_The exercise_
Can you copy every text line of the data below word for word, leaving the pictures out of your answer?

_Recorded information_
........
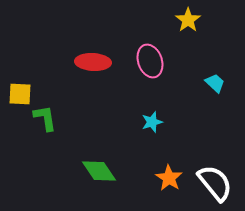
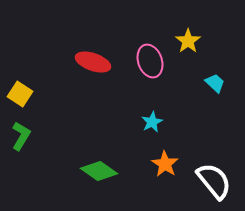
yellow star: moved 21 px down
red ellipse: rotated 16 degrees clockwise
yellow square: rotated 30 degrees clockwise
green L-shape: moved 24 px left, 18 px down; rotated 40 degrees clockwise
cyan star: rotated 10 degrees counterclockwise
green diamond: rotated 21 degrees counterclockwise
orange star: moved 4 px left, 14 px up
white semicircle: moved 1 px left, 2 px up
........
_Output below_
yellow star: moved 21 px down
red ellipse: rotated 16 degrees clockwise
yellow square: rotated 30 degrees clockwise
green L-shape: moved 24 px left, 18 px down; rotated 40 degrees clockwise
cyan star: rotated 10 degrees counterclockwise
green diamond: rotated 21 degrees counterclockwise
orange star: moved 4 px left, 14 px up
white semicircle: moved 1 px left, 2 px up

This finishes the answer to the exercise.